+++ Information supplied

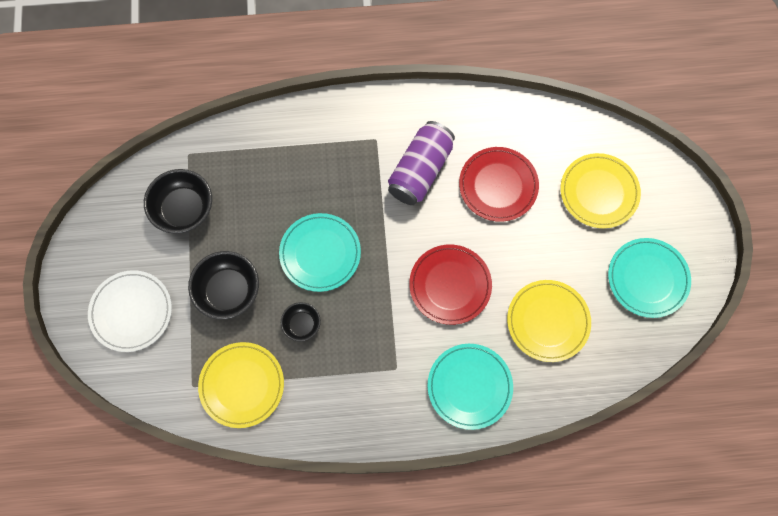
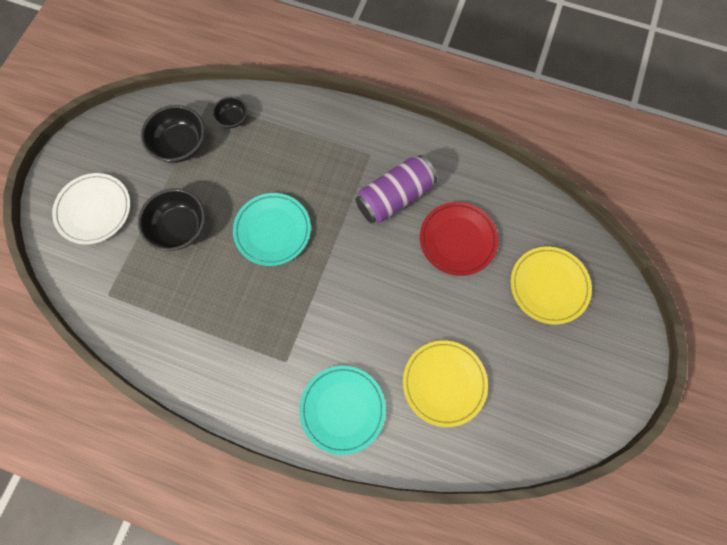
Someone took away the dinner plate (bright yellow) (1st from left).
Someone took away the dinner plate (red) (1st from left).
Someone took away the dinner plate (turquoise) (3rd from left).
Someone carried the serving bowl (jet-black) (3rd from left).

++++++

*Task goal:* Output the full listing above exactly, excluding all pictures.

*Response to this exercise:*
Someone took away the dinner plate (bright yellow) (1st from left).
Someone took away the dinner plate (red) (1st from left).
Someone took away the dinner plate (turquoise) (3rd from left).
Someone carried the serving bowl (jet-black) (3rd from left).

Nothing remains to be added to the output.